▸ WHAT TO PRODUCE:
Repeat exactly, please, the opening lines of the data below, through and including the line where "missing,orange_lofaferi,(464 347 539" sits.

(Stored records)
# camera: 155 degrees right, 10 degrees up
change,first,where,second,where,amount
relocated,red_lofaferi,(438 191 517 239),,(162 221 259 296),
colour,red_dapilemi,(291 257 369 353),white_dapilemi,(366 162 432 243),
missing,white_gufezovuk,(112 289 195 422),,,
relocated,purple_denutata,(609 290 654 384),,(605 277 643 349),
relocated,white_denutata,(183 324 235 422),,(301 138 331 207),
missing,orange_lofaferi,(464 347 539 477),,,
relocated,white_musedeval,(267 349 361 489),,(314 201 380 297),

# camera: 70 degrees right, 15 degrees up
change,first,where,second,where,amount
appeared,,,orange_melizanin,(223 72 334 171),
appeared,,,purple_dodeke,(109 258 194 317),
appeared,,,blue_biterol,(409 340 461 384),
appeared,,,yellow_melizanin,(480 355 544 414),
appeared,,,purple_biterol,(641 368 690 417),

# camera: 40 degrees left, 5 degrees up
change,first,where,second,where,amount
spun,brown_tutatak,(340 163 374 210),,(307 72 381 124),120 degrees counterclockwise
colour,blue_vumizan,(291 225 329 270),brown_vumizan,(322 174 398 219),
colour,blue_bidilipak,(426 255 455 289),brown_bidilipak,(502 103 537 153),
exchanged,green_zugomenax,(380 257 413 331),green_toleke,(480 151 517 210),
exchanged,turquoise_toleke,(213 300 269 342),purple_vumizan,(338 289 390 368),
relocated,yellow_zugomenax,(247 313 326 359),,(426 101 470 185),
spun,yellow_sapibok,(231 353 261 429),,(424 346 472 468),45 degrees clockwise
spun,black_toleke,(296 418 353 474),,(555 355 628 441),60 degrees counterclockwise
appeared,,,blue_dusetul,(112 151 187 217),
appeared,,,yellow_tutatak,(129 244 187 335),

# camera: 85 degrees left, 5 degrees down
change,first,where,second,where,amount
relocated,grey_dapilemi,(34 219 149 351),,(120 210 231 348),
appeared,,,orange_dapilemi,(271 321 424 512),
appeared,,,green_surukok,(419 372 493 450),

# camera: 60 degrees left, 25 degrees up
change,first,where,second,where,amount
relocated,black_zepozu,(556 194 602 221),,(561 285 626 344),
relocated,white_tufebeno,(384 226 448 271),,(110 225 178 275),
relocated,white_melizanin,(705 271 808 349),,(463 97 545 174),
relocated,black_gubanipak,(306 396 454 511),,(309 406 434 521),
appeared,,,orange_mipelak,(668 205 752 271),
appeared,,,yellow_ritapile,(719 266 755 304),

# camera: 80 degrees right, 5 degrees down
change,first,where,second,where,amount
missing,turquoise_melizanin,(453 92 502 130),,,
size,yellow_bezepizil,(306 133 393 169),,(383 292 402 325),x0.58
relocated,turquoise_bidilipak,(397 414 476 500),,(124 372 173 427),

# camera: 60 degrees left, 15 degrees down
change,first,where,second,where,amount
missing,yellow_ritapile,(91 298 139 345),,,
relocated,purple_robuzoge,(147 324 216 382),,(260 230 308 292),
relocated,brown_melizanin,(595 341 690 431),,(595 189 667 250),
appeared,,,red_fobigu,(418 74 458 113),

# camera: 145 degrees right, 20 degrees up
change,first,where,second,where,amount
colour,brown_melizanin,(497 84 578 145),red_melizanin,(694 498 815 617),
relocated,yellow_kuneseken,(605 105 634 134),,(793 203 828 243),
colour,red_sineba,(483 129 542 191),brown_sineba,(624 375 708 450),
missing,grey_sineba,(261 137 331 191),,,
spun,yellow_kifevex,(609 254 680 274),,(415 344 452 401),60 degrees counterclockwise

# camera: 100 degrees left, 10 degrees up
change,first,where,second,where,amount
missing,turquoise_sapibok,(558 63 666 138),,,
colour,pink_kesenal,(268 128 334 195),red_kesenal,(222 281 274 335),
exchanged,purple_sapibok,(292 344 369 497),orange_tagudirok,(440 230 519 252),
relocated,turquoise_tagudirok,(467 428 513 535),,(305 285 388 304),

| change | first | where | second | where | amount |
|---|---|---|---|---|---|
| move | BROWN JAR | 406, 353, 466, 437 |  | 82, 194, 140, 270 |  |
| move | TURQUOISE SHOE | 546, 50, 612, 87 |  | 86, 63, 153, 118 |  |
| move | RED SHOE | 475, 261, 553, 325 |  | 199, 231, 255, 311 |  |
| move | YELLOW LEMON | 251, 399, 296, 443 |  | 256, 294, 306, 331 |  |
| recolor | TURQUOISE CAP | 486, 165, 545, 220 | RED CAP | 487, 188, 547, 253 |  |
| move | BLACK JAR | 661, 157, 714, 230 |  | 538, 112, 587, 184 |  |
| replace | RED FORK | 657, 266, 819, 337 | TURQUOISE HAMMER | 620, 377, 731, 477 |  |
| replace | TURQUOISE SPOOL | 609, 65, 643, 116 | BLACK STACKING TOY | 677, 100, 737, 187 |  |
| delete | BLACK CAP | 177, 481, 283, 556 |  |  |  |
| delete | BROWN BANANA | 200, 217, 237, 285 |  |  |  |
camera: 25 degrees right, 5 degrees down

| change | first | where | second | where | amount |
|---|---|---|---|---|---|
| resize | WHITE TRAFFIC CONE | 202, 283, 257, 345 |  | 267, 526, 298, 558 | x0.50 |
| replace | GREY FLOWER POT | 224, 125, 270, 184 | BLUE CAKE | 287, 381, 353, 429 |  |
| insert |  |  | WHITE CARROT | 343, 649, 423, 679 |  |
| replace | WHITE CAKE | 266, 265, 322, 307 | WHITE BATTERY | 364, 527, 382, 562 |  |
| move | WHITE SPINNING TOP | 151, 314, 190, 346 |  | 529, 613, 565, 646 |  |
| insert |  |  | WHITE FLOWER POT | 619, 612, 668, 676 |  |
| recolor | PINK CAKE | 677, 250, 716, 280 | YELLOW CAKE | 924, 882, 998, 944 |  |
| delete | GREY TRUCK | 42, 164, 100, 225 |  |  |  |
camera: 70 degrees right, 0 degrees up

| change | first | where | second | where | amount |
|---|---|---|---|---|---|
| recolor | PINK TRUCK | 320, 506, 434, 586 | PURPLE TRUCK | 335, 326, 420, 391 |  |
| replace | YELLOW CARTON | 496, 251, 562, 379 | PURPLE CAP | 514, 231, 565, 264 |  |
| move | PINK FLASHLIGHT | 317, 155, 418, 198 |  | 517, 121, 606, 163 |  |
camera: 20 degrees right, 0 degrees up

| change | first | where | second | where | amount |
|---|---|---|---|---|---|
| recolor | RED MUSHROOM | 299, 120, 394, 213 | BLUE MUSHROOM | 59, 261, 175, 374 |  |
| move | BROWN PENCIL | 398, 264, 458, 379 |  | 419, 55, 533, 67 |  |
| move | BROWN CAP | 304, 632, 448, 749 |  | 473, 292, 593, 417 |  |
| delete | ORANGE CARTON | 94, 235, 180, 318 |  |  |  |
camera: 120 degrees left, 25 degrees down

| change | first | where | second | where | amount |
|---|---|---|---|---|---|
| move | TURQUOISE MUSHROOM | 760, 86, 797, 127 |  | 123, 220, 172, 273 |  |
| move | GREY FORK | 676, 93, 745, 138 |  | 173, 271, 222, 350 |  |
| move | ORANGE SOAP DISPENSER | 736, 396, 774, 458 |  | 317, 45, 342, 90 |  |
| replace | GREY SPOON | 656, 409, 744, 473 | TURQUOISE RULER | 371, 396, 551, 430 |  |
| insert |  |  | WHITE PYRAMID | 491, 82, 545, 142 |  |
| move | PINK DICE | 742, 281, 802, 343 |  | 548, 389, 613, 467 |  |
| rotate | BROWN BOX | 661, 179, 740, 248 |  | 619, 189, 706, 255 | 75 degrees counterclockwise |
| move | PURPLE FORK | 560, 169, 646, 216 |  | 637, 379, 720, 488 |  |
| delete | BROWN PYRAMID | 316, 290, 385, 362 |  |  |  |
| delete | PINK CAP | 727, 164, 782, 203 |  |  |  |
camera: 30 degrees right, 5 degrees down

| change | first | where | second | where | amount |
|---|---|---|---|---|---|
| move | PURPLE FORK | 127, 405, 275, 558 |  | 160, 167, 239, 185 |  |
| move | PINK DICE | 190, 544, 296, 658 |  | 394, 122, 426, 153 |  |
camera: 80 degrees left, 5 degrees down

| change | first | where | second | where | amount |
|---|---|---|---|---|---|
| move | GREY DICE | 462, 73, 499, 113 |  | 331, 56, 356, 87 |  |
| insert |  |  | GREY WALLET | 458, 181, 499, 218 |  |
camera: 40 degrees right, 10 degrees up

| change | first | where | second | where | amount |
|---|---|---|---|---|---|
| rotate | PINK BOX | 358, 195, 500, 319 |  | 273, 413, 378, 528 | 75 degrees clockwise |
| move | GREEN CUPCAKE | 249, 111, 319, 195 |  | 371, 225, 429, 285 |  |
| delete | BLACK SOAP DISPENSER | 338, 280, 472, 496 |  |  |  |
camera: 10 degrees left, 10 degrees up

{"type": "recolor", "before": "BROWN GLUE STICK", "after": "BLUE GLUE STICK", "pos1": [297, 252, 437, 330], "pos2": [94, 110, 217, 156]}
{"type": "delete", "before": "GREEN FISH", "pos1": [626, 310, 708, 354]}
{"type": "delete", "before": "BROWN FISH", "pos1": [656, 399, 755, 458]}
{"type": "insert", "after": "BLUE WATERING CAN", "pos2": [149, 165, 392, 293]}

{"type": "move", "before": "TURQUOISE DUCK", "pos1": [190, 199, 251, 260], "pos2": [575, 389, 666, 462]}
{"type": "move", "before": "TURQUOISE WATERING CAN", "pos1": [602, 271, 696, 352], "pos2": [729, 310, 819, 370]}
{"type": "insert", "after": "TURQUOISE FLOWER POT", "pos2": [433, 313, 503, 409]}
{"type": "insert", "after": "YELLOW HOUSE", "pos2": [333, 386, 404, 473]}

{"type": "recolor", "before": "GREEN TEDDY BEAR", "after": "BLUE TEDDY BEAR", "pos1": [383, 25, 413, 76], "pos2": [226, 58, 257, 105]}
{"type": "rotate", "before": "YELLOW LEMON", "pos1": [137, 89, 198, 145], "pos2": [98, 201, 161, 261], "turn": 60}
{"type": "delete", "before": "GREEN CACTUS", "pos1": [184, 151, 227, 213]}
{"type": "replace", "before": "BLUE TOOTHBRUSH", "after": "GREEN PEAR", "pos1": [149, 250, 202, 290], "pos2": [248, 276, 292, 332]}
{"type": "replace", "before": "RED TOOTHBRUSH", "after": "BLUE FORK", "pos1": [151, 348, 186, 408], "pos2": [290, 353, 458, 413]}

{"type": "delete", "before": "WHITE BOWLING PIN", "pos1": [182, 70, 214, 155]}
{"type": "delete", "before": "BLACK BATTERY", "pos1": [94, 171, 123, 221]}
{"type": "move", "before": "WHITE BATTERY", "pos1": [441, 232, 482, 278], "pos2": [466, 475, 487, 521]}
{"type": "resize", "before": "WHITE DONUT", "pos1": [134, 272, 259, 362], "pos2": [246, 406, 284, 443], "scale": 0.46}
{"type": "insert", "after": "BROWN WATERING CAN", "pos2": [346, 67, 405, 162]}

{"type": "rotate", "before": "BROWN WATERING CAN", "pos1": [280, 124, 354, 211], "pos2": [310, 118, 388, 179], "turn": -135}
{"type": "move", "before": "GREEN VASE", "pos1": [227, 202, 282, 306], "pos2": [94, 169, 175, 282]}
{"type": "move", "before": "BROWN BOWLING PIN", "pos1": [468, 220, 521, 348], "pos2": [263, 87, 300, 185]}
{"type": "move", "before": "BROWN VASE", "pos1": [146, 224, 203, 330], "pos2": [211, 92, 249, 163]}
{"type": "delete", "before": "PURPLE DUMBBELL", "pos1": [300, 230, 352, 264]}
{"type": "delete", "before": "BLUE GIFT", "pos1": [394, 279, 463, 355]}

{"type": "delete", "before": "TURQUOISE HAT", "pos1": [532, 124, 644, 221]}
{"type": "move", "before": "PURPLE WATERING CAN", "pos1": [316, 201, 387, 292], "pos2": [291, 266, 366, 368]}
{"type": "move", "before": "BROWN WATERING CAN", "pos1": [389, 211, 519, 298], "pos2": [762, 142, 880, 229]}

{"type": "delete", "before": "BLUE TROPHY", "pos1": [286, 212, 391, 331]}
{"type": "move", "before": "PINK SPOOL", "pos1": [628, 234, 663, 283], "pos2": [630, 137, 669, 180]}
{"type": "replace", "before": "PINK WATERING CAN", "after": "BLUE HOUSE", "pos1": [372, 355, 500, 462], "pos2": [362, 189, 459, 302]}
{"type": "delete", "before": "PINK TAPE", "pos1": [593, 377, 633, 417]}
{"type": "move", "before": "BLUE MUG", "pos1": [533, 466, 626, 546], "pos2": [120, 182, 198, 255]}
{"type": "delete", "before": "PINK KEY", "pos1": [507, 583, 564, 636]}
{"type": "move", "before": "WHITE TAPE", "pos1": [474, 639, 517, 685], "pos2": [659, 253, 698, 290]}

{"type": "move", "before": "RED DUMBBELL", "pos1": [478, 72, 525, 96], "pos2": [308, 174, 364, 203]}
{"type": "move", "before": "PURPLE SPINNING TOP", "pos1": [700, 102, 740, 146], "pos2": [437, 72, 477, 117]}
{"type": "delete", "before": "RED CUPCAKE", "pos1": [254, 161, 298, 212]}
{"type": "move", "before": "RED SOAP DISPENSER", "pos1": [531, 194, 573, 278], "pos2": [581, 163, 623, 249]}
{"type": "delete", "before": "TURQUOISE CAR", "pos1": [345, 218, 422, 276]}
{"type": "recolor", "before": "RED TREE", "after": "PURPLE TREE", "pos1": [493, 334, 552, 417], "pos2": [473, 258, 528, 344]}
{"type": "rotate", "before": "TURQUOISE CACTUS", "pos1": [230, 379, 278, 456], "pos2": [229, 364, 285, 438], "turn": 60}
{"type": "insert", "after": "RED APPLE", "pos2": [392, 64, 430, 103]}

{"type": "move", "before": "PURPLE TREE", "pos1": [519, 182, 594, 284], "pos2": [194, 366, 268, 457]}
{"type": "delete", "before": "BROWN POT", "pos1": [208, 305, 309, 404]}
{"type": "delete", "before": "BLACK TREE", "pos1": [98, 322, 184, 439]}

▸ THE COMPLETED TASK:
# camera: 155 degrees right, 10 degrees up
change,first,where,second,where,amount
relocated,red_lofaferi,(438 191 517 239),,(162 221 259 296),
colour,red_dapilemi,(291 257 369 353),white_dapilemi,(366 162 432 243),
missing,white_gufezovuk,(112 289 195 422),,,
relocated,purple_denutata,(609 290 654 384),,(605 277 643 349),
relocated,white_denutata,(183 324 235 422),,(301 138 331 207),
missing,orange_lofaferi,(464 347 539 477),,,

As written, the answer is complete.